====== Information shown

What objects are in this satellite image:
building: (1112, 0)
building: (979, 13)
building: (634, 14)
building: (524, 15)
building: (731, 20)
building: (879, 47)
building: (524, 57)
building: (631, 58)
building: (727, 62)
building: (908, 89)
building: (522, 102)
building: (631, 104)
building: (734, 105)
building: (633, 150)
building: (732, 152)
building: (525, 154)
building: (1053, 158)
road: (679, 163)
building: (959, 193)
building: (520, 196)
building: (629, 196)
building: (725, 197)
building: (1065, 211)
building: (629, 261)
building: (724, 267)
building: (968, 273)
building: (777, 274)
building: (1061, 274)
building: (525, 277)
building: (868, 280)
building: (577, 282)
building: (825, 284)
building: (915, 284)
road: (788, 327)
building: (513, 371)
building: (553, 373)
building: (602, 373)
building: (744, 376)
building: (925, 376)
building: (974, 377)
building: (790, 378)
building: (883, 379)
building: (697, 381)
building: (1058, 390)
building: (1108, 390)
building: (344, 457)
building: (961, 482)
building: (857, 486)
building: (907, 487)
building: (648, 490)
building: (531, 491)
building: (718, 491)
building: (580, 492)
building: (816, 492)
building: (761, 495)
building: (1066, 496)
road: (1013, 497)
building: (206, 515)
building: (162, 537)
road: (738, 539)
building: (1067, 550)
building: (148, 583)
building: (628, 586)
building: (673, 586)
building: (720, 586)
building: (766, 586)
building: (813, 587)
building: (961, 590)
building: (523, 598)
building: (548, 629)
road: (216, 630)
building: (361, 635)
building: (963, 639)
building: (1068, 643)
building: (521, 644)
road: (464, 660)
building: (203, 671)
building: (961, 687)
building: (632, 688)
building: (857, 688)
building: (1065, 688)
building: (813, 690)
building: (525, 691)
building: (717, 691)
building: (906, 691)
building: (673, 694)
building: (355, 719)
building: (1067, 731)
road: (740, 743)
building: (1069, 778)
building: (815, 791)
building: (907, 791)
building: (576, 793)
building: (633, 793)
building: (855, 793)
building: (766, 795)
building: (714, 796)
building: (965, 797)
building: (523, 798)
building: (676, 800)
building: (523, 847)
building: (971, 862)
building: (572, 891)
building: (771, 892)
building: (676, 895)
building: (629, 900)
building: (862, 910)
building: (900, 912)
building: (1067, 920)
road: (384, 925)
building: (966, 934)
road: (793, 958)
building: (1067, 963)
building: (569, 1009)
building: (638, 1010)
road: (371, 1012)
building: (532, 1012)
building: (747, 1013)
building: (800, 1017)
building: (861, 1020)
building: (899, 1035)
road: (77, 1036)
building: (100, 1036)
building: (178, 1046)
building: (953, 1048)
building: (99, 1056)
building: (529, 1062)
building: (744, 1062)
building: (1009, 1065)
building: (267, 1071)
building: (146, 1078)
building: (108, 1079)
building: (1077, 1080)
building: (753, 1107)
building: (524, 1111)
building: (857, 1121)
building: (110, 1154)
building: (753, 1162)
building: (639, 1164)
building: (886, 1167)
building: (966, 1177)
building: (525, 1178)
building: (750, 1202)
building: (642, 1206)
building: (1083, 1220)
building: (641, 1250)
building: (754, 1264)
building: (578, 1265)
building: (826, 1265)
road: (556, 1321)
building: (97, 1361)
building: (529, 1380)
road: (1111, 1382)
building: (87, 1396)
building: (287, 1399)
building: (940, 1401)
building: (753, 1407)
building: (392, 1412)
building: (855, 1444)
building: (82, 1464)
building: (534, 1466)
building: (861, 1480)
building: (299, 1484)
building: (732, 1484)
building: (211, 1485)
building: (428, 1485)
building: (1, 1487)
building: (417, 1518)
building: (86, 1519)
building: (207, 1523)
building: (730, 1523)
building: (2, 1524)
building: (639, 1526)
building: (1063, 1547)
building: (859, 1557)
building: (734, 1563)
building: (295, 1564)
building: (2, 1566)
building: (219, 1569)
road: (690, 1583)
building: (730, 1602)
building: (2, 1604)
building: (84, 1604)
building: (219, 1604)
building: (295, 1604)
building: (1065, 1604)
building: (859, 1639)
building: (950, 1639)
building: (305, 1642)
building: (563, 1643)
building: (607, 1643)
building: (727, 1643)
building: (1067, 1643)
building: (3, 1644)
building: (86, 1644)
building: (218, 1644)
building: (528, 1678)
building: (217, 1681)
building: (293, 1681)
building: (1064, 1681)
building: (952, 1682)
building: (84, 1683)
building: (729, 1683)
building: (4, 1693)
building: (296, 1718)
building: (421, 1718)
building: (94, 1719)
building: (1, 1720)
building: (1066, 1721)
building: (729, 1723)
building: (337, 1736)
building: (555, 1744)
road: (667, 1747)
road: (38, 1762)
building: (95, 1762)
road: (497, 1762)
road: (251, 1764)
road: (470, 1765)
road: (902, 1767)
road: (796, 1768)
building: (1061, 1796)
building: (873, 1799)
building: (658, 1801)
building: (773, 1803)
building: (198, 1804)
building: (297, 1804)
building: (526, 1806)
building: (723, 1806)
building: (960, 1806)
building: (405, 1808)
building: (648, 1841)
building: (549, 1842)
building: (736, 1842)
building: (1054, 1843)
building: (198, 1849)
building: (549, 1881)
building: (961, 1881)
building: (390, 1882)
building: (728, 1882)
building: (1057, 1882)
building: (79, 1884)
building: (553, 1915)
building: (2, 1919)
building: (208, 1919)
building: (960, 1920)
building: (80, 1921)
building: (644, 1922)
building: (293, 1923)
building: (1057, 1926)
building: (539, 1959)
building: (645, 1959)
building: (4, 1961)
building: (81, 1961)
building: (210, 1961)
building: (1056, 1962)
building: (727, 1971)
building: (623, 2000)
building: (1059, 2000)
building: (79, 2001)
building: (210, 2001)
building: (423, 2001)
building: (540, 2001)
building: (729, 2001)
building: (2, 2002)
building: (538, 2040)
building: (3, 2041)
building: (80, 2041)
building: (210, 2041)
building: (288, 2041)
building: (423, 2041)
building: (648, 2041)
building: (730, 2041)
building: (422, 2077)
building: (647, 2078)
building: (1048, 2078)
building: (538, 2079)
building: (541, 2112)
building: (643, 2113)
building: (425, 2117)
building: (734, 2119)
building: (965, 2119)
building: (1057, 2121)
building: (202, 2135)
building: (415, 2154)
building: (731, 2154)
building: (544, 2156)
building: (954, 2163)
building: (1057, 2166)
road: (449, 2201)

============

- [Work order]:
Each of the entries must be set down exactly, none omitted.

- [Your solution]:
What objects are in this satellite image:
building: (1112, 0)
building: (979, 13)
building: (634, 14)
building: (524, 15)
building: (731, 20)
building: (879, 47)
building: (524, 57)
building: (631, 58)
building: (727, 62)
building: (908, 89)
building: (522, 102)
building: (631, 104)
building: (734, 105)
building: (633, 150)
building: (732, 152)
building: (525, 154)
building: (1053, 158)
road: (679, 163)
building: (959, 193)
building: (520, 196)
building: (629, 196)
building: (725, 197)
building: (1065, 211)
building: (629, 261)
building: (724, 267)
building: (968, 273)
building: (777, 274)
building: (1061, 274)
building: (525, 277)
building: (868, 280)
building: (577, 282)
building: (825, 284)
building: (915, 284)
road: (788, 327)
building: (513, 371)
building: (553, 373)
building: (602, 373)
building: (744, 376)
building: (925, 376)
building: (974, 377)
building: (790, 378)
building: (883, 379)
building: (697, 381)
building: (1058, 390)
building: (1108, 390)
building: (344, 457)
building: (961, 482)
building: (857, 486)
building: (907, 487)
building: (648, 490)
building: (531, 491)
building: (718, 491)
building: (580, 492)
building: (816, 492)
building: (761, 495)
building: (1066, 496)
road: (1013, 497)
building: (206, 515)
building: (162, 537)
road: (738, 539)
building: (1067, 550)
building: (148, 583)
building: (628, 586)
building: (673, 586)
building: (720, 586)
building: (766, 586)
building: (813, 587)
building: (961, 590)
building: (523, 598)
building: (548, 629)
road: (216, 630)
building: (361, 635)
building: (963, 639)
building: (1068, 643)
building: (521, 644)
road: (464, 660)
building: (203, 671)
building: (961, 687)
building: (632, 688)
building: (857, 688)
building: (1065, 688)
building: (813, 690)
building: (525, 691)
building: (717, 691)
building: (906, 691)
building: (673, 694)
building: (355, 719)
building: (1067, 731)
road: (740, 743)
building: (1069, 778)
building: (815, 791)
building: (907, 791)
building: (576, 793)
building: (633, 793)
building: (855, 793)
building: (766, 795)
building: (714, 796)
building: (965, 797)
building: (523, 798)
building: (676, 800)
building: (523, 847)
building: (971, 862)
building: (572, 891)
building: (771, 892)
building: (676, 895)
building: (629, 900)
building: (862, 910)
building: (900, 912)
building: (1067, 920)
road: (384, 925)
building: (966, 934)
road: (793, 958)
building: (1067, 963)
building: (569, 1009)
building: (638, 1010)
road: (371, 1012)
building: (532, 1012)
building: (747, 1013)
building: (800, 1017)
building: (861, 1020)
building: (899, 1035)
road: (77, 1036)
building: (100, 1036)
building: (178, 1046)
building: (953, 1048)
building: (99, 1056)
building: (529, 1062)
building: (744, 1062)
building: (1009, 1065)
building: (267, 1071)
building: (146, 1078)
building: (108, 1079)
building: (1077, 1080)
building: (753, 1107)
building: (524, 1111)
building: (857, 1121)
building: (110, 1154)
building: (753, 1162)
building: (639, 1164)
building: (886, 1167)
building: (966, 1177)
building: (525, 1178)
building: (750, 1202)
building: (642, 1206)
building: (1083, 1220)
building: (641, 1250)
building: (754, 1264)
building: (578, 1265)
building: (826, 1265)
road: (556, 1321)
building: (97, 1361)
building: (529, 1380)
road: (1111, 1382)
building: (87, 1396)
building: (287, 1399)
building: (940, 1401)
building: (753, 1407)
building: (392, 1412)
building: (855, 1444)
building: (82, 1464)
building: (534, 1466)
building: (861, 1480)
building: (299, 1484)
building: (732, 1484)
building: (211, 1485)
building: (428, 1485)
building: (1, 1487)
building: (417, 1518)
building: (86, 1519)
building: (207, 1523)
building: (730, 1523)
building: (2, 1524)
building: (639, 1526)
building: (1063, 1547)
building: (859, 1557)
building: (734, 1563)
building: (295, 1564)
building: (2, 1566)
building: (219, 1569)
road: (690, 1583)
building: (730, 1602)
building: (2, 1604)
building: (84, 1604)
building: (219, 1604)
building: (295, 1604)
building: (1065, 1604)
building: (859, 1639)
building: (950, 1639)
building: (305, 1642)
building: (563, 1643)
building: (607, 1643)
building: (727, 1643)
building: (1067, 1643)
building: (3, 1644)
building: (86, 1644)
building: (218, 1644)
building: (528, 1678)
building: (217, 1681)
building: (293, 1681)
building: (1064, 1681)
building: (952, 1682)
building: (84, 1683)
building: (729, 1683)
building: (4, 1693)
building: (296, 1718)
building: (421, 1718)
building: (94, 1719)
building: (1, 1720)
building: (1066, 1721)
building: (729, 1723)
building: (337, 1736)
building: (555, 1744)
road: (667, 1747)
road: (38, 1762)
building: (95, 1762)
road: (497, 1762)
road: (251, 1764)
road: (470, 1765)
road: (902, 1767)
road: (796, 1768)
building: (1061, 1796)
building: (873, 1799)
building: (658, 1801)
building: (773, 1803)
building: (198, 1804)
building: (297, 1804)
building: (526, 1806)
building: (723, 1806)
building: (960, 1806)
building: (405, 1808)
building: (648, 1841)
building: (549, 1842)
building: (736, 1842)
building: (1054, 1843)
building: (198, 1849)
building: (549, 1881)
building: (961, 1881)
building: (390, 1882)
building: (728, 1882)
building: (1057, 1882)
building: (79, 1884)
building: (553, 1915)
building: (2, 1919)
building: (208, 1919)
building: (960, 1920)
building: (80, 1921)
building: (644, 1922)
building: (293, 1923)
building: (1057, 1926)
building: (539, 1959)
building: (645, 1959)
building: (4, 1961)
building: (81, 1961)
building: (210, 1961)
building: (1056, 1962)
building: (727, 1971)
building: (623, 2000)
building: (1059, 2000)
building: (79, 2001)
building: (210, 2001)
building: (423, 2001)
building: (540, 2001)
building: (729, 2001)
building: (2, 2002)
building: (538, 2040)
building: (3, 2041)
building: (80, 2041)
building: (210, 2041)
building: (288, 2041)
building: (423, 2041)
building: (648, 2041)
building: (730, 2041)
building: (422, 2077)
building: (647, 2078)
building: (1048, 2078)
building: (538, 2079)
building: (541, 2112)
building: (643, 2113)
building: (425, 2117)
building: (734, 2119)
building: (965, 2119)
building: (1057, 2121)
building: (202, 2135)
building: (415, 2154)
building: (731, 2154)
building: (544, 2156)
building: (954, 2163)
building: (1057, 2166)
road: (449, 2201)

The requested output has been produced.